PROBLEM TO SOLVE - Reproduce the records word for word, from the first line up to and including the line with "Yusuf: none -> 4:28".

Dataset items
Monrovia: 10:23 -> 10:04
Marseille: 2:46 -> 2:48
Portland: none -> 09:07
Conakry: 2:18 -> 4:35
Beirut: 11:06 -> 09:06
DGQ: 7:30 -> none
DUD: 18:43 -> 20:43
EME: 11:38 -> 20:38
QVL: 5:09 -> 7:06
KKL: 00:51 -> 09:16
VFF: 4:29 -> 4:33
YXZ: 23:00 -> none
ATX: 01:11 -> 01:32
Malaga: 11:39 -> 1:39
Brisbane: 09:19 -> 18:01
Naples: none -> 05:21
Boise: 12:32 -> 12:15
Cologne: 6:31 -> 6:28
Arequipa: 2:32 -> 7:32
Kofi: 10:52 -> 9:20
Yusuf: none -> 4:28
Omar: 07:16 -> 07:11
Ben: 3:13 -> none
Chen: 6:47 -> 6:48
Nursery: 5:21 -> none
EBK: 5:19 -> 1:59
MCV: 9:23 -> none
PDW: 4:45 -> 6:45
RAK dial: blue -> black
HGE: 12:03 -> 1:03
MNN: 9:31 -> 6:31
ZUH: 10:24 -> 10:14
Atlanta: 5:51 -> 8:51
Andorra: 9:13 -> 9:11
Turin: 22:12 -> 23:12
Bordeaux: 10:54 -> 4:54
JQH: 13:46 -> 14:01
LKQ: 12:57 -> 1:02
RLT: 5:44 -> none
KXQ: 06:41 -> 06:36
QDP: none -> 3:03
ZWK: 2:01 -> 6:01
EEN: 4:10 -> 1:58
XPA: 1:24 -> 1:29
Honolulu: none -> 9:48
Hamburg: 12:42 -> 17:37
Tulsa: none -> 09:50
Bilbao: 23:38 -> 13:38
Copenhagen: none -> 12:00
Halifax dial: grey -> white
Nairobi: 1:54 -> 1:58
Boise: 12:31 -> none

ANSWER FOR THIS EXERCISE -
Monrovia: 10:23 -> 10:04
Marseille: 2:46 -> 2:48
Portland: none -> 09:07
Conakry: 2:18 -> 4:35
Beirut: 11:06 -> 09:06
DGQ: 7:30 -> none
DUD: 18:43 -> 20:43
EME: 11:38 -> 20:38
QVL: 5:09 -> 7:06
KKL: 00:51 -> 09:16
VFF: 4:29 -> 4:33
YXZ: 23:00 -> none
ATX: 01:11 -> 01:32
Malaga: 11:39 -> 1:39
Brisbane: 09:19 -> 18:01
Naples: none -> 05:21
Boise: 12:32 -> 12:15
Cologne: 6:31 -> 6:28
Arequipa: 2:32 -> 7:32
Kofi: 10:52 -> 9:20
Yusuf: none -> 4:28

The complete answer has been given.